=== Section Start ===
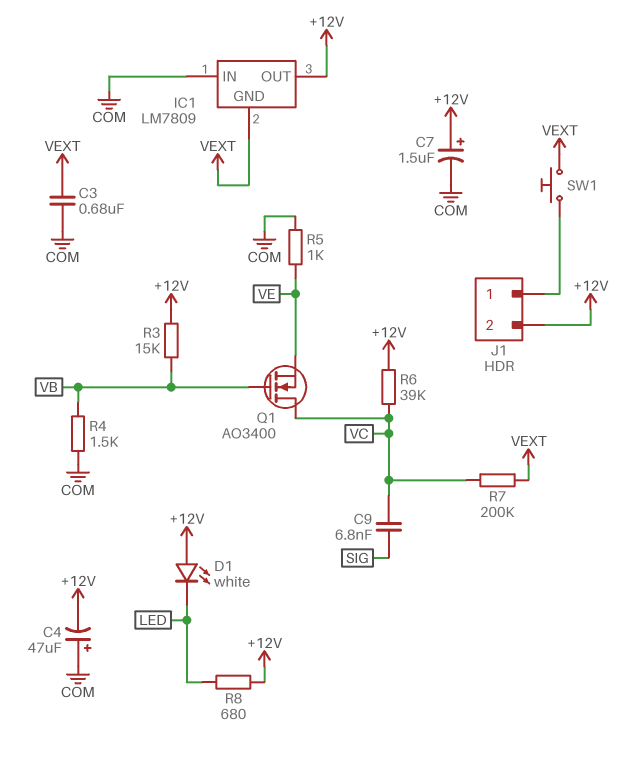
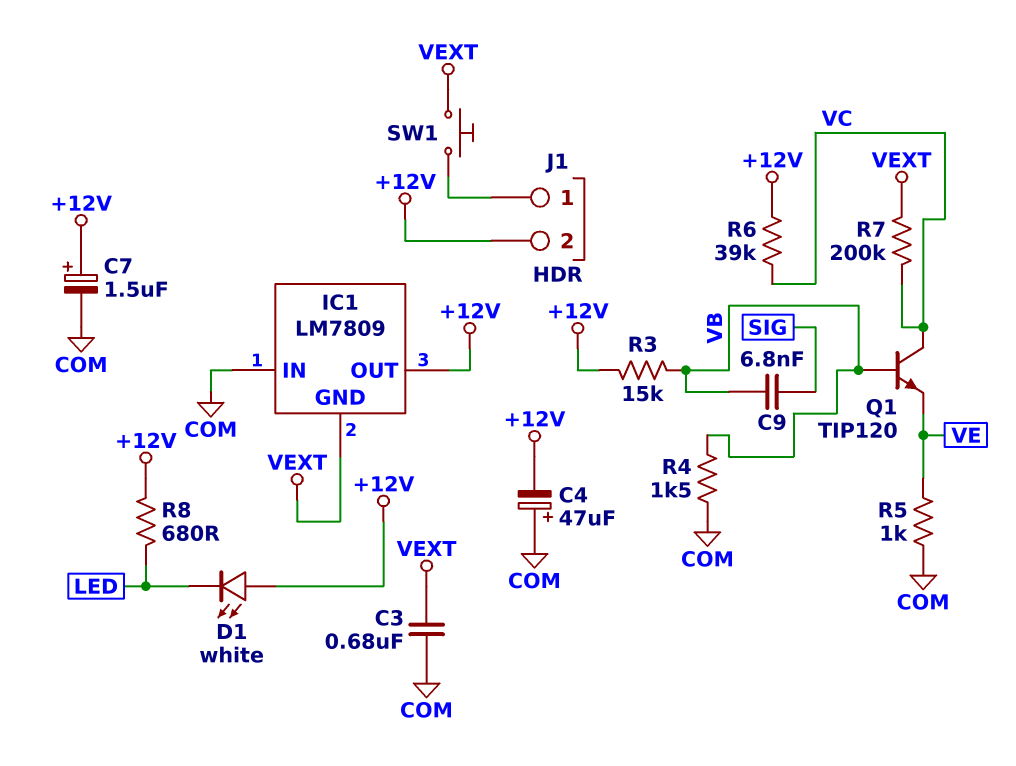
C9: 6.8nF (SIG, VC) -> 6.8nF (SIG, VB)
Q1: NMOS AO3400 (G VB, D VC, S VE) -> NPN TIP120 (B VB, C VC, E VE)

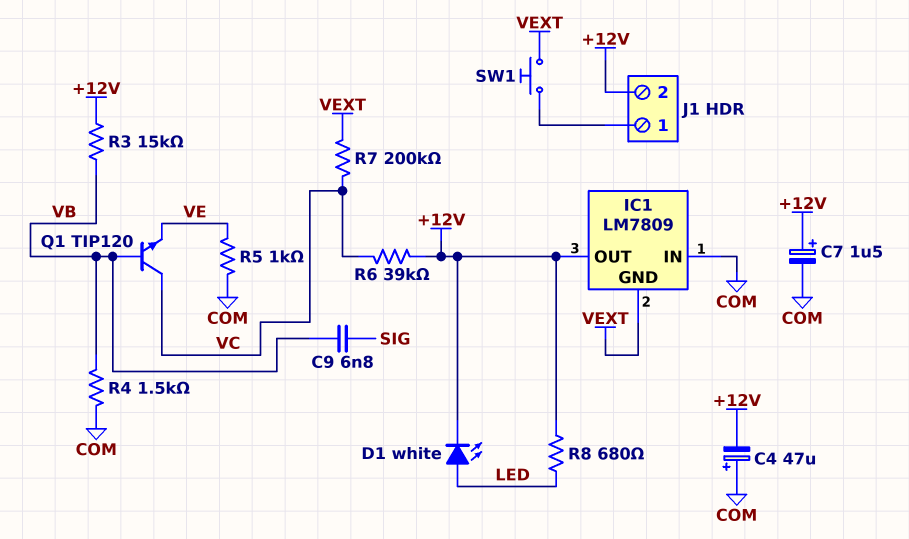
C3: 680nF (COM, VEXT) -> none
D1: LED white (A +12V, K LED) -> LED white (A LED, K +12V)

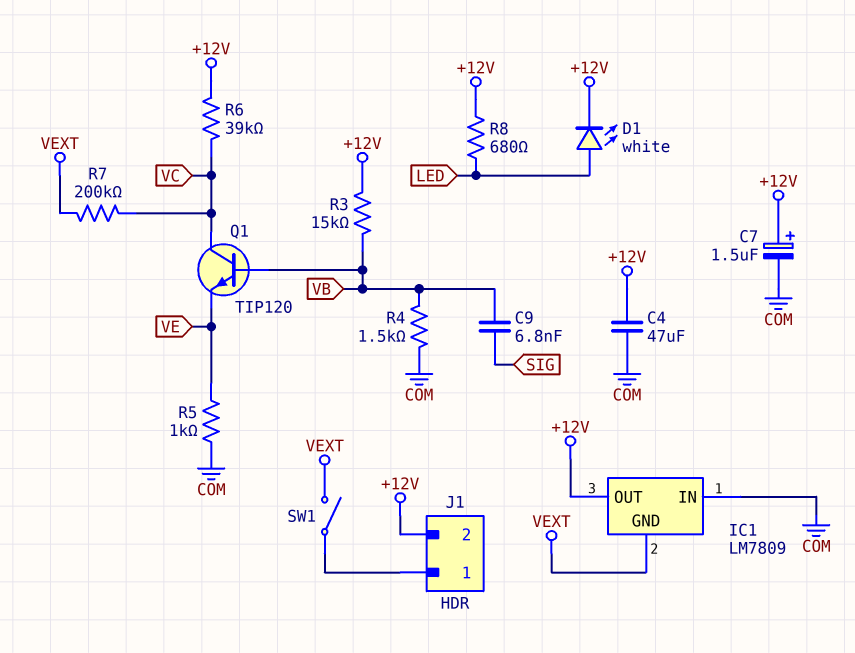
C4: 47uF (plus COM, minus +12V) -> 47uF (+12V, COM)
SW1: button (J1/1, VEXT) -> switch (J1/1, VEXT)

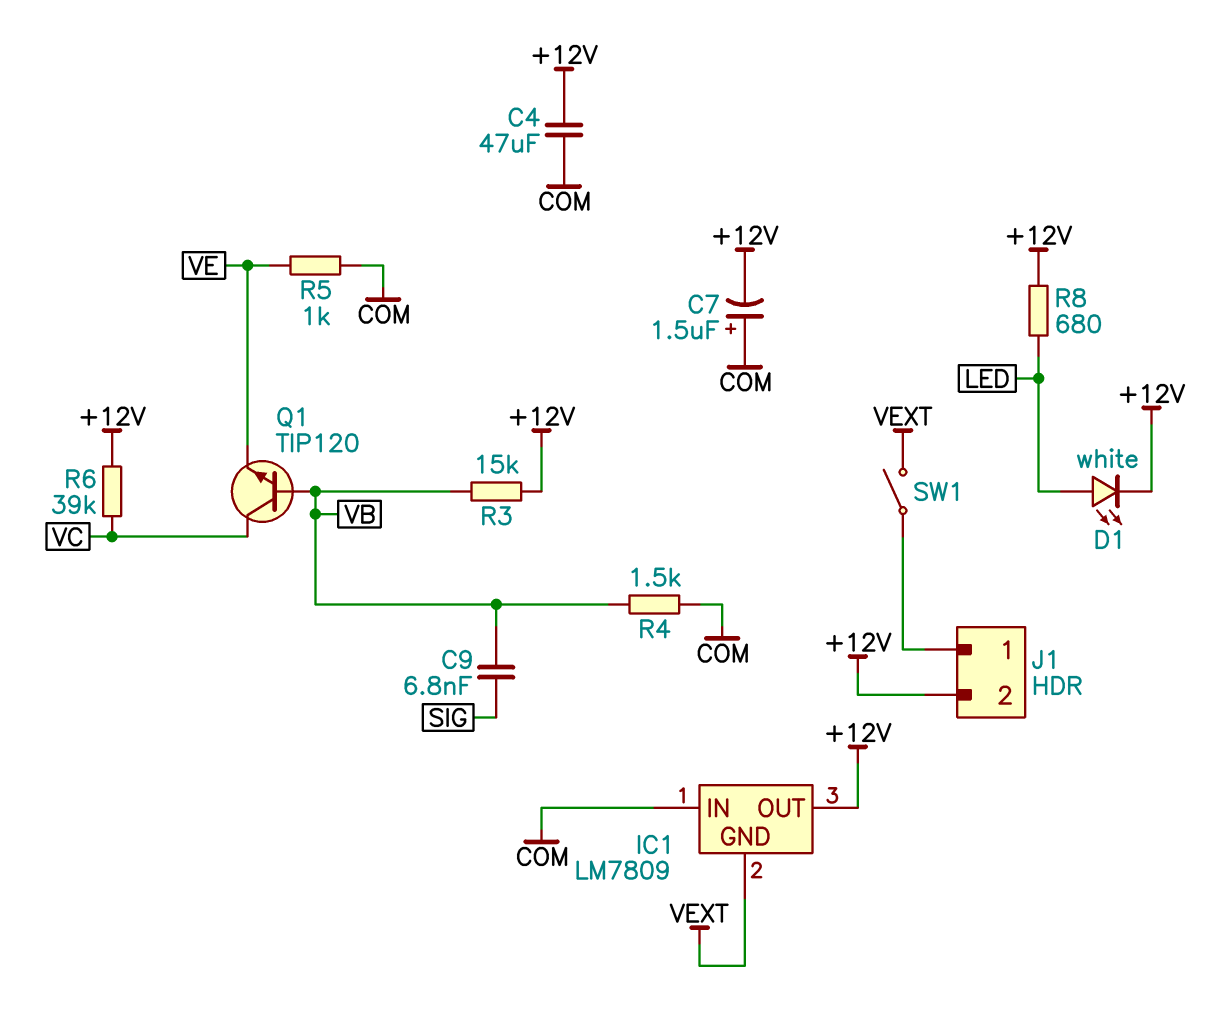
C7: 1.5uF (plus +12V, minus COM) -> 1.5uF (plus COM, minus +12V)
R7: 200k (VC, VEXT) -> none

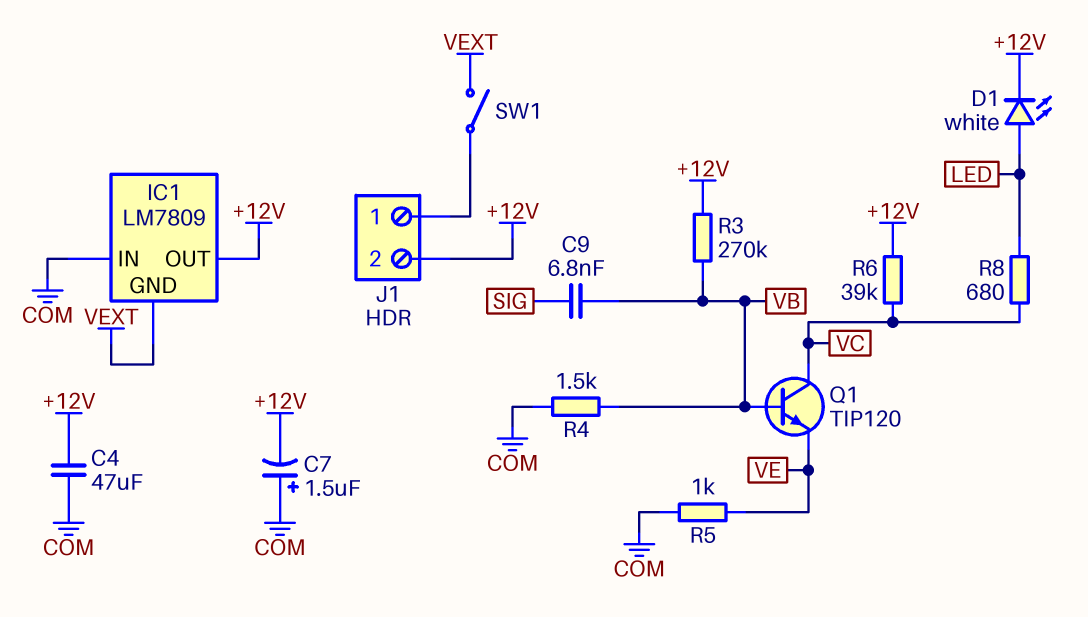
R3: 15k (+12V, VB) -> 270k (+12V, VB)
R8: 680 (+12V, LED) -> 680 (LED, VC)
=== Section End ===
- [Task item]: Starting with the line that contains "C4: 47uF (plus", print every remaining line of the records above, exactly as it stands. Do not print the pictures.

- [Answer section]:
C4: 47uF (plus COM, minus +12V) -> 47uF (+12V, COM)
SW1: button (J1/1, VEXT) -> switch (J1/1, VEXT)

C7: 1.5uF (plus +12V, minus COM) -> 1.5uF (plus COM, minus +12V)
R7: 200k (VC, VEXT) -> none

R3: 15k (+12V, VB) -> 270k (+12V, VB)
R8: 680 (+12V, LED) -> 680 (LED, VC)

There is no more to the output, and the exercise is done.